**What to do**: Report every line of the items below that contains the string "each".

[Begin Records provided]

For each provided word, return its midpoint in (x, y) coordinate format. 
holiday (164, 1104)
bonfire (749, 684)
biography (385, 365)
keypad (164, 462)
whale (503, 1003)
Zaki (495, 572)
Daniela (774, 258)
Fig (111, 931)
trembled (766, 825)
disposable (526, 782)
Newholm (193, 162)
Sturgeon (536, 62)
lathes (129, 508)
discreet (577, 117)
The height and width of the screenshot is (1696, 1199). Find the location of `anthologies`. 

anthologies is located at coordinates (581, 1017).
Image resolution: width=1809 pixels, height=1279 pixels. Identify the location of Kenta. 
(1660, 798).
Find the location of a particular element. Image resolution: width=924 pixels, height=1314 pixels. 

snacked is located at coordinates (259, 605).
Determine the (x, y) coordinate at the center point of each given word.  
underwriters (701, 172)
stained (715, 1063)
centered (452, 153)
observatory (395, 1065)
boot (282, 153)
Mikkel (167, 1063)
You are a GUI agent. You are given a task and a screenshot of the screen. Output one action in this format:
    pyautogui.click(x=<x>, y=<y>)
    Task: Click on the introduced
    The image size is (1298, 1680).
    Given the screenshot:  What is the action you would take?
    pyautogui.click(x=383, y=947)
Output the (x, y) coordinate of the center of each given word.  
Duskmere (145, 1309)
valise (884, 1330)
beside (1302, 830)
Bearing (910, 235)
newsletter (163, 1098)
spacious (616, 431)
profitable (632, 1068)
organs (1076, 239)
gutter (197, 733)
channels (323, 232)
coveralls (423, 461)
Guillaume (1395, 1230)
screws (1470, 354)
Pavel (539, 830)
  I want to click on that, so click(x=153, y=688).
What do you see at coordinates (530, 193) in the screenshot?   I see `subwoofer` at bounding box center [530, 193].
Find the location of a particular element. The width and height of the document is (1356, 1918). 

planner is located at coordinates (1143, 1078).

[End Records provided]

**Correct output**:
For each provided word, return its midpoint in (x, y) coordinate format. 
Determine the (x, y) coordinate at the center point of each given word.  
Output the (x, y) coordinate of the center of each given word.  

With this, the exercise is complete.